* GIVEN TASK: Below is a set of entries. Reproduce exactly the lines from the one containing "Segment: stroma. Return" through the end, both included.

* RECORDS FOR THIS TASK:
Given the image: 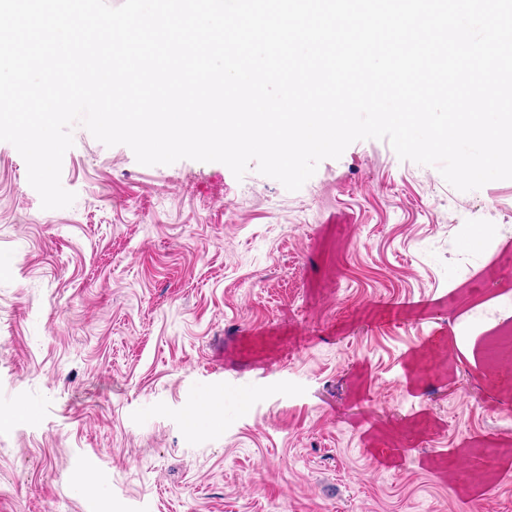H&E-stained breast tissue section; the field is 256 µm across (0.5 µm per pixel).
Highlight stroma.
<instances>
[{
  "label": "stroma",
  "mask_w": 512,
  "mask_h": 512,
  "mask_svg": "<svg viewBox=\"0 0 512 512\" xmlns=\"http://www.w3.org/2000/svg\"><path fill=\"white\" fill-rule=\"evenodd\" d=\"M73 138L47 211L0 141V512H512V180Z\"/></svg>",
  "instance_id": "1"
}]
</instances>
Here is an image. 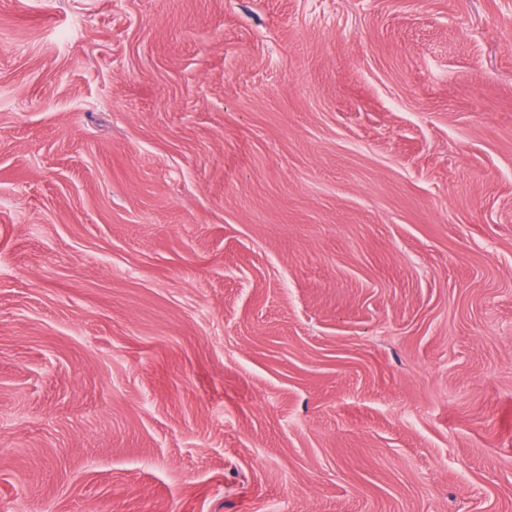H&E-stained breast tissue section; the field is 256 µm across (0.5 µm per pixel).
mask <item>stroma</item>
I'll return each instance as SVG.
<instances>
[{
  "instance_id": "1",
  "label": "stroma",
  "mask_w": 512,
  "mask_h": 512,
  "mask_svg": "<svg viewBox=\"0 0 512 512\" xmlns=\"http://www.w3.org/2000/svg\"><path fill=\"white\" fill-rule=\"evenodd\" d=\"M0 512H512V0H0Z\"/></svg>"
}]
</instances>
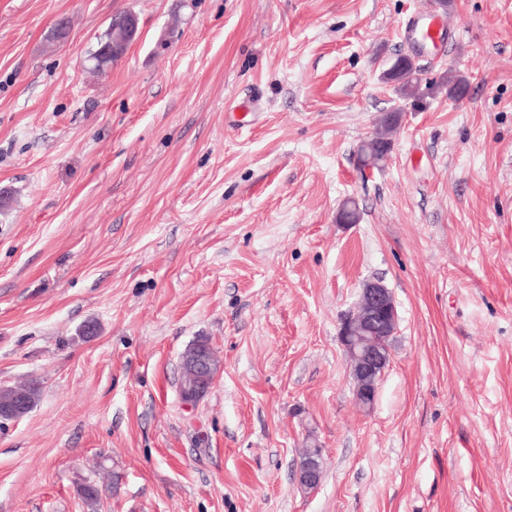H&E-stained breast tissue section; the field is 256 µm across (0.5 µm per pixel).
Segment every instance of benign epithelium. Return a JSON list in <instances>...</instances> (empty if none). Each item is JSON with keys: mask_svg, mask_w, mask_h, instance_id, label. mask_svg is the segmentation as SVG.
<instances>
[{"mask_svg": "<svg viewBox=\"0 0 512 512\" xmlns=\"http://www.w3.org/2000/svg\"><path fill=\"white\" fill-rule=\"evenodd\" d=\"M122 44L102 45L90 64L100 70L122 58ZM398 312L391 291L383 281L371 280L363 284L355 311L342 319L339 339L349 361L359 404L370 409L375 404L378 385L390 362L389 339L394 334ZM181 371L186 382H178L183 406L194 408L211 388L217 373V360L210 342L199 341L182 355ZM26 400L18 398L6 410H0V419H21L28 414ZM298 480L306 489H316L322 478L321 450L310 448L300 461Z\"/></svg>", "mask_w": 512, "mask_h": 512, "instance_id": "benign-epithelium-1", "label": "benign epithelium"}]
</instances>
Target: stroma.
Returning <instances> with one entry per match:
<instances>
[{
  "instance_id": "1",
  "label": "stroma",
  "mask_w": 512,
  "mask_h": 512,
  "mask_svg": "<svg viewBox=\"0 0 512 512\" xmlns=\"http://www.w3.org/2000/svg\"><path fill=\"white\" fill-rule=\"evenodd\" d=\"M420 13L456 40L415 48ZM398 54L467 94L364 175ZM0 194V385L40 387L0 421V512H512V0H0ZM371 278L398 324L365 411L338 331ZM124 52L123 46L120 43H105L93 54L94 57L90 59V64L93 68L107 69L111 67L112 61L120 60ZM181 371L187 381L184 384L179 378V396L183 406L192 409L209 391L217 373V360L209 341L197 342L182 355ZM298 480L301 486L309 490H315L322 478L321 450L320 448H309L300 461Z\"/></svg>"
}]
</instances>
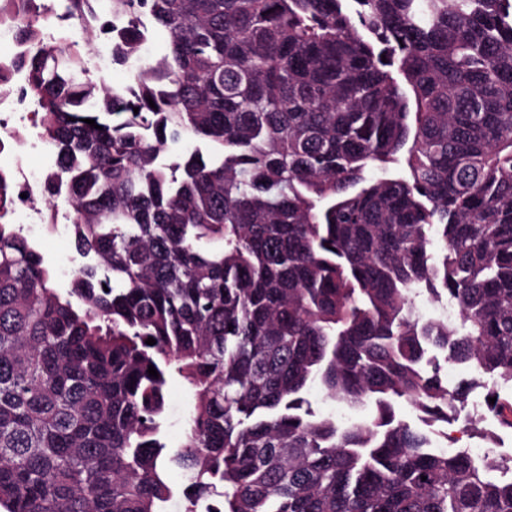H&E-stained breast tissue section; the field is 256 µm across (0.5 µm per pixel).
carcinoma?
<instances>
[{
  "label": "carcinoma",
  "mask_w": 512,
  "mask_h": 512,
  "mask_svg": "<svg viewBox=\"0 0 512 512\" xmlns=\"http://www.w3.org/2000/svg\"><path fill=\"white\" fill-rule=\"evenodd\" d=\"M100 2L61 3L80 37L19 19L83 262L54 286L0 172L3 512H512L511 461L428 430L450 364L512 427V0H107L165 35L120 42L122 88ZM104 21V31L96 39V48L94 50L91 65L97 71H103L114 65H122L132 68L135 63L131 60L126 64L117 61L116 44L114 36H120L129 29L128 21L123 17L112 16L105 12L102 15ZM168 426L167 438L172 444L181 437V421L188 413L191 396L179 379H172L168 384Z\"/></svg>",
  "instance_id": "1"
}]
</instances>
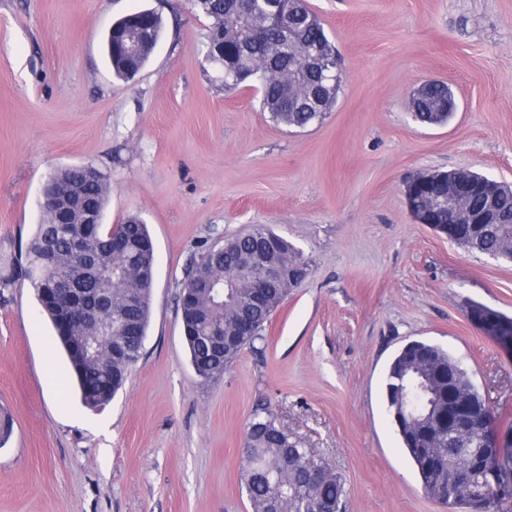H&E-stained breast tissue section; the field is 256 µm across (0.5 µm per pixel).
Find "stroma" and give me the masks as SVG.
Listing matches in <instances>:
<instances>
[{
  "mask_svg": "<svg viewBox=\"0 0 512 512\" xmlns=\"http://www.w3.org/2000/svg\"><path fill=\"white\" fill-rule=\"evenodd\" d=\"M345 77L306 129L276 124L255 88L203 66L211 21L192 0H0V512H251L244 429L269 408L342 474L347 512H446L421 488L385 401L406 344L448 351L512 432V352L467 318L512 317V263L417 223L406 182L466 169L512 185V0H307ZM153 9L164 29L131 81L103 51L112 23ZM452 89L447 124L410 110ZM110 182L108 224L139 217L155 247L139 361L106 405L85 406L25 276L56 169ZM262 224L308 276L215 384L196 376L178 301L191 258ZM448 100L455 101V96L447 84L440 82L423 84L417 93L412 96L411 107L415 119L427 125L446 123L454 112L448 111V107H445ZM448 105L450 106V104Z\"/></svg>",
  "mask_w": 512,
  "mask_h": 512,
  "instance_id": "obj_1",
  "label": "stroma"
}]
</instances>
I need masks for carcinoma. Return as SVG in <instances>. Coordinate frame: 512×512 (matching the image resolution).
Listing matches in <instances>:
<instances>
[{
	"label": "carcinoma",
	"instance_id": "obj_1",
	"mask_svg": "<svg viewBox=\"0 0 512 512\" xmlns=\"http://www.w3.org/2000/svg\"><path fill=\"white\" fill-rule=\"evenodd\" d=\"M194 6L224 28L220 49L204 45L203 58L219 67L224 89L251 80L256 83L263 111L287 127L305 128L322 120L336 103L342 83L317 82L306 69V55L318 50L336 64V46L320 18L305 0H264L261 11L252 0H193ZM291 15L287 30L275 19ZM162 16L142 10L113 23L112 53L116 77L131 79L146 64L162 32ZM451 88L440 82L422 85L412 96L417 121L440 125L448 121ZM85 166L62 168L57 177L79 186L96 212L95 224H54L43 215L28 242L26 257L38 264L42 252H53L54 275L78 281L88 291L92 313L103 312L117 327V336L95 334L91 324L80 323L72 338L59 337L76 376L82 401L96 406L109 401L123 386L130 368L140 358L147 335L151 290L142 279L153 264L152 240L136 218L120 225L119 241L112 242V225L103 223L111 186L99 170L84 180ZM455 233L470 252L512 262V223L458 224ZM269 243L268 261L288 270L304 262L302 253L287 238L257 226L245 236L228 238L193 257L182 281L181 318L190 362L201 382L224 377L243 350L262 337L271 314L288 296V288H269L267 304L255 306L250 294L258 287L261 270L254 262L257 240ZM117 276L126 285L116 295L105 289ZM223 281V292L200 288L204 281ZM234 338L222 355H214L209 340L215 334ZM392 419L398 421L402 449L412 463L424 492L448 507V512H512V497L495 493V483L512 481V444L500 459L490 454L485 441L492 411L467 370L443 348L421 342L402 348L390 362L385 385ZM467 403L477 412V425L457 434L448 418V406ZM317 472L321 477L311 478ZM241 489L252 512H343L346 496L342 477L317 461L311 452L292 441L274 413L257 412L245 432Z\"/></svg>",
	"mask_w": 512,
	"mask_h": 512
}]
</instances>
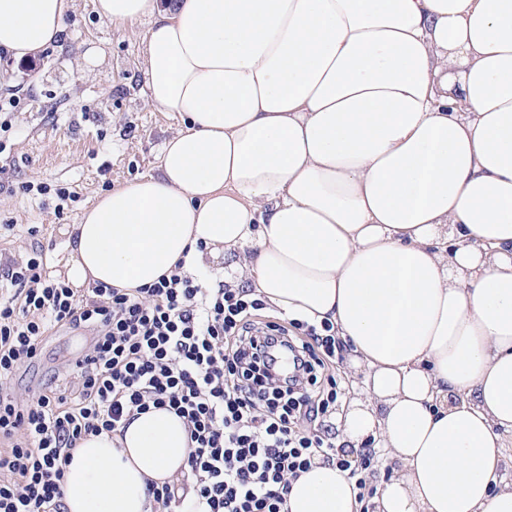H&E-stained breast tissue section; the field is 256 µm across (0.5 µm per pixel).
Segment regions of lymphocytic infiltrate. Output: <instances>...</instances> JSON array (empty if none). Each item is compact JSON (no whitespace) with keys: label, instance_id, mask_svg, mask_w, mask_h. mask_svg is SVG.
Instances as JSON below:
<instances>
[{"label":"lymphocytic infiltrate","instance_id":"1","mask_svg":"<svg viewBox=\"0 0 512 512\" xmlns=\"http://www.w3.org/2000/svg\"><path fill=\"white\" fill-rule=\"evenodd\" d=\"M0 281L12 289L0 301V512H67L78 442L152 409L181 418L189 445L182 481L148 490L158 512H288L292 479L317 464L347 471L359 500L373 497L381 450L344 449L330 425L347 351L333 325L256 327L266 303L253 289L180 266L141 297L101 282L82 295L46 277L39 246L0 266ZM57 327L94 333L67 364L74 385L18 401L10 375Z\"/></svg>","mask_w":512,"mask_h":512}]
</instances>
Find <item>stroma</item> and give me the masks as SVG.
<instances>
[{"label":"stroma","mask_w":512,"mask_h":512,"mask_svg":"<svg viewBox=\"0 0 512 512\" xmlns=\"http://www.w3.org/2000/svg\"><path fill=\"white\" fill-rule=\"evenodd\" d=\"M148 19L120 28L102 23L94 0H74L65 33L37 58L0 53V262L42 245L44 270L65 277L72 224L103 193L156 173L179 119L146 101L142 36ZM69 199L59 200L58 189ZM85 346L52 330L10 387L31 400Z\"/></svg>","instance_id":"1"}]
</instances>
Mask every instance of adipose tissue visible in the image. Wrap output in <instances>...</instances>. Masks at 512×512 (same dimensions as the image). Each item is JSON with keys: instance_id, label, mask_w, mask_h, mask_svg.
<instances>
[{"instance_id": "adipose-tissue-1", "label": "adipose tissue", "mask_w": 512, "mask_h": 512, "mask_svg": "<svg viewBox=\"0 0 512 512\" xmlns=\"http://www.w3.org/2000/svg\"><path fill=\"white\" fill-rule=\"evenodd\" d=\"M71 0H0V49L58 42ZM149 18L150 105L179 115L157 173L73 226V284L143 288L183 255L235 254L289 318L333 324L363 388L341 443L397 468L376 512H512V0H94ZM175 414L79 441L68 512H154L186 468ZM288 512H359L301 473Z\"/></svg>"}]
</instances>
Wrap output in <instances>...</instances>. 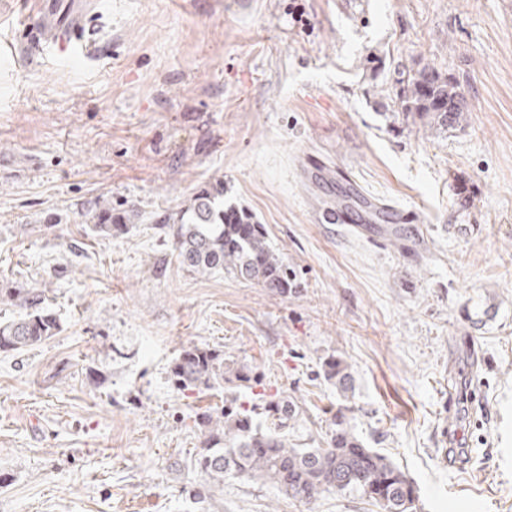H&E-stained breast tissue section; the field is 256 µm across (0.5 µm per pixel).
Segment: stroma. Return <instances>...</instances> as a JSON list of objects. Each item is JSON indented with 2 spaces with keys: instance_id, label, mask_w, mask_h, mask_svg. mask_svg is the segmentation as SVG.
Here are the masks:
<instances>
[{
  "instance_id": "35a3bbf8",
  "label": "stroma",
  "mask_w": 512,
  "mask_h": 512,
  "mask_svg": "<svg viewBox=\"0 0 512 512\" xmlns=\"http://www.w3.org/2000/svg\"><path fill=\"white\" fill-rule=\"evenodd\" d=\"M35 9L0 0V282L43 291L61 330L0 350V512H379L208 485L203 414L260 394L294 400L289 437L314 448L351 402L419 512H512V0H76L97 55L20 65L2 47ZM424 66L467 102L444 134L394 112ZM217 179L295 270L287 293L177 261L156 219ZM347 179L411 223L318 221ZM98 202L141 220L93 234ZM193 346L255 382L179 389ZM325 373L328 380L333 381L336 390L347 397L352 392L353 378L348 365L340 358L331 357L325 363Z\"/></svg>"
}]
</instances>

* ANSWER TO THE PROBLEM:
Segment: stroma. Return <instances>...</instances> as a JSON list of objects. Each item is JSON indented with 2 spaces with keys: instance_id, label, mask_w, mask_h, mask_svg. mask_svg is the segmentation as SVG.
Here are the masks:
<instances>
[{
  "instance_id": "35a3bbf8",
  "label": "stroma",
  "mask_w": 512,
  "mask_h": 512,
  "mask_svg": "<svg viewBox=\"0 0 512 512\" xmlns=\"http://www.w3.org/2000/svg\"><path fill=\"white\" fill-rule=\"evenodd\" d=\"M35 9L0 0V282L43 291L61 330L0 350V512H379L208 485L203 414L260 394L294 400L289 437L314 448L351 402L419 512H512V0H76L97 55L20 65L2 47ZM424 66L467 102L444 134L394 112ZM217 179L295 270L287 293L177 261L156 219ZM347 179L411 223L318 221ZM98 202L141 220L93 234ZM193 346L255 382L179 389ZM325 373L328 380L333 381L336 390L347 397L352 392L353 378L348 365L340 358L331 357L325 363Z\"/></svg>"
}]
</instances>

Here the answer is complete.